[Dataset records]
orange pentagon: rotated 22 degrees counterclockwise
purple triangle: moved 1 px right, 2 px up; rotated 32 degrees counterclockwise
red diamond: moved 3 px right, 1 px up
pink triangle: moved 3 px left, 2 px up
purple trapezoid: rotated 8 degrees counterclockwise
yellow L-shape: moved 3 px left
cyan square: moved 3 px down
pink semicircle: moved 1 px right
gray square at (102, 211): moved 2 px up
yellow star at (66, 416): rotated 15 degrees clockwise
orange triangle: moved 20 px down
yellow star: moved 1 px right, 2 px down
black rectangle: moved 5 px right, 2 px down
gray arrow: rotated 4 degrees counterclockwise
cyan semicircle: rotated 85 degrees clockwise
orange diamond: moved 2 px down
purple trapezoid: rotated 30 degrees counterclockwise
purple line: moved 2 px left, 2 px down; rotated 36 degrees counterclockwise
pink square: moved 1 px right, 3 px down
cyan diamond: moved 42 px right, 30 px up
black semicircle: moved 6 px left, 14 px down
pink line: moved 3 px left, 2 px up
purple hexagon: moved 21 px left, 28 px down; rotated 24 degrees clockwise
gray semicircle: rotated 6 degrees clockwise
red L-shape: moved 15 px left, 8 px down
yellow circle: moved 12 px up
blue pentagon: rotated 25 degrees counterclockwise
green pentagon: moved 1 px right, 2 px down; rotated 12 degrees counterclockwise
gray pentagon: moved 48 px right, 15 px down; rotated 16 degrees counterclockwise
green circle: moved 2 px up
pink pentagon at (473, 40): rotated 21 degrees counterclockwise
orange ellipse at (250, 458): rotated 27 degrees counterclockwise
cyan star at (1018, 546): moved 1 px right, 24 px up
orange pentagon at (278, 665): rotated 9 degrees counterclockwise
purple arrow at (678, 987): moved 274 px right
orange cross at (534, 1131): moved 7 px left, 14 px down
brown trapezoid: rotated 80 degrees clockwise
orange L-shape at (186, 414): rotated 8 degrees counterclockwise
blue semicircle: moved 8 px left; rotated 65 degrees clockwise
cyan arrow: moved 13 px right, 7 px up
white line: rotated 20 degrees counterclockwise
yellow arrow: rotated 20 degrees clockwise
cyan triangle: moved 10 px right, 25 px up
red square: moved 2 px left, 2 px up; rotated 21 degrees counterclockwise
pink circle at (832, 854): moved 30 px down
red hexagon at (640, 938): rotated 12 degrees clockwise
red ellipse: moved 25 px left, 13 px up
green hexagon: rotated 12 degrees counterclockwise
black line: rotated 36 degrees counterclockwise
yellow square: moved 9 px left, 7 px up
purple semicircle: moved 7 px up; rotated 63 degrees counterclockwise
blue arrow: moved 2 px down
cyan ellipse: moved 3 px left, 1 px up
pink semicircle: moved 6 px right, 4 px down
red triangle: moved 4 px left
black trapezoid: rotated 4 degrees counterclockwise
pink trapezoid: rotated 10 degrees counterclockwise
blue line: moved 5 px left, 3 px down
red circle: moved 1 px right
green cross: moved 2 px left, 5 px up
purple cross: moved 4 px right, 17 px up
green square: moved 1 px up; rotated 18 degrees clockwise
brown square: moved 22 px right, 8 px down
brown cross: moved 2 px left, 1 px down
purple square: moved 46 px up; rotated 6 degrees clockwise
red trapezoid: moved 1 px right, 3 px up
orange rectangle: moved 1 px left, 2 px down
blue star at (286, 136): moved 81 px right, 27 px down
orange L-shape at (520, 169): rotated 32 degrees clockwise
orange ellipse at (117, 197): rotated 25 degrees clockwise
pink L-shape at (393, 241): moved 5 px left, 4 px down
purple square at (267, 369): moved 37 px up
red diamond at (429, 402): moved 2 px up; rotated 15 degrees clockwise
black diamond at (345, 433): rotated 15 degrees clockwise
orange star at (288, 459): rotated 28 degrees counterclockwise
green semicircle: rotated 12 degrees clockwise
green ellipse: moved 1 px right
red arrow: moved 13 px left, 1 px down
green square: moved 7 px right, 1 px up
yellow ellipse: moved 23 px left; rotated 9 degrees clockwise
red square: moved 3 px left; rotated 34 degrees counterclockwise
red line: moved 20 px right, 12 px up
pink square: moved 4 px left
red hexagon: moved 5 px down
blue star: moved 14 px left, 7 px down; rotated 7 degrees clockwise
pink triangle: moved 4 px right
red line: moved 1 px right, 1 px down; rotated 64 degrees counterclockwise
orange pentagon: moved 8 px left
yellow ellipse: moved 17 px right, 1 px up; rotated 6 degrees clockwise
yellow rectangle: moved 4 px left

Instructions to follow >>
Reproduce the data. Match each line exactly.

Finished exercise >>
orange pentagon: rotated 22 degrees counterclockwise
purple triangle: moved 1 px right, 2 px up; rotated 32 degrees counterclockwise
red diamond: moved 3 px right, 1 px up
pink triangle: moved 3 px left, 2 px up
purple trapezoid: rotated 8 degrees counterclockwise
yellow L-shape: moved 3 px left
cyan square: moved 3 px down
pink semicircle: moved 1 px right
gray square at (102, 211): moved 2 px up
yellow star at (66, 416): rotated 15 degrees clockwise
orange triangle: moved 20 px down
yellow star: moved 1 px right, 2 px down
black rectangle: moved 5 px right, 2 px down
gray arrow: rotated 4 degrees counterclockwise
cyan semicircle: rotated 85 degrees clockwise
orange diamond: moved 2 px down
purple trapezoid: rotated 30 degrees counterclockwise
purple line: moved 2 px left, 2 px down; rotated 36 degrees counterclockwise
pink square: moved 1 px right, 3 px down
cyan diamond: moved 42 px right, 30 px up
black semicircle: moved 6 px left, 14 px down
pink line: moved 3 px left, 2 px up
purple hexagon: moved 21 px left, 28 px down; rotated 24 degrees clockwise
gray semicircle: rotated 6 degrees clockwise
red L-shape: moved 15 px left, 8 px down
yellow circle: moved 12 px up
blue pentagon: rotated 25 degrees counterclockwise
green pentagon: moved 1 px right, 2 px down; rotated 12 degrees counterclockwise
gray pentagon: moved 48 px right, 15 px down; rotated 16 degrees counterclockwise
green circle: moved 2 px up
pink pentagon at (473, 40): rotated 21 degrees counterclockwise
orange ellipse at (250, 458): rotated 27 degrees counterclockwise
cyan star at (1018, 546): moved 1 px right, 24 px up
orange pentagon at (278, 665): rotated 9 degrees counterclockwise
purple arrow at (678, 987): moved 274 px right
orange cross at (534, 1131): moved 7 px left, 14 px down
brown trapezoid: rotated 80 degrees clockwise
orange L-shape at (186, 414): rotated 8 degrees counterclockwise
blue semicircle: moved 8 px left; rotated 65 degrees clockwise
cyan arrow: moved 13 px right, 7 px up
white line: rotated 20 degrees counterclockwise
yellow arrow: rotated 20 degrees clockwise
cyan triangle: moved 10 px right, 25 px up
red square: moved 2 px left, 2 px up; rotated 21 degrees counterclockwise
pink circle at (832, 854): moved 30 px down
red hexagon at (640, 938): rotated 12 degrees clockwise
red ellipse: moved 25 px left, 13 px up
green hexagon: rotated 12 degrees counterclockwise
black line: rotated 36 degrees counterclockwise
yellow square: moved 9 px left, 7 px up
purple semicircle: moved 7 px up; rotated 63 degrees counterclockwise
blue arrow: moved 2 px down
cyan ellipse: moved 3 px left, 1 px up
pink semicircle: moved 6 px right, 4 px down
red triangle: moved 4 px left
black trapezoid: rotated 4 degrees counterclockwise
pink trapezoid: rotated 10 degrees counterclockwise
blue line: moved 5 px left, 3 px down
red circle: moved 1 px right
green cross: moved 2 px left, 5 px up
purple cross: moved 4 px right, 17 px up
green square: moved 1 px up; rotated 18 degrees clockwise
brown square: moved 22 px right, 8 px down
brown cross: moved 2 px left, 1 px down
purple square: moved 46 px up; rotated 6 degrees clockwise
red trapezoid: moved 1 px right, 3 px up
orange rectangle: moved 1 px left, 2 px down
blue star at (286, 136): moved 81 px right, 27 px down
orange L-shape at (520, 169): rotated 32 degrees clockwise
orange ellipse at (117, 197): rotated 25 degrees clockwise
pink L-shape at (393, 241): moved 5 px left, 4 px down
purple square at (267, 369): moved 37 px up
red diamond at (429, 402): moved 2 px up; rotated 15 degrees clockwise
black diamond at (345, 433): rotated 15 degrees clockwise
orange star at (288, 459): rotated 28 degrees counterclockwise
green semicircle: rotated 12 degrees clockwise
green ellipse: moved 1 px right
red arrow: moved 13 px left, 1 px down
green square: moved 7 px right, 1 px up
yellow ellipse: moved 23 px left; rotated 9 degrees clockwise
red square: moved 3 px left; rotated 34 degrees counterclockwise
red line: moved 20 px right, 12 px up
pink square: moved 4 px left
red hexagon: moved 5 px down
blue star: moved 14 px left, 7 px down; rotated 7 degrees clockwise
pink triangle: moved 4 px right
red line: moved 1 px right, 1 px down; rotated 64 degrees counterclockwise
orange pentagon: moved 8 px left
yellow ellipse: moved 17 px right, 1 px up; rotated 6 degrees clockwise
yellow rectangle: moved 4 px left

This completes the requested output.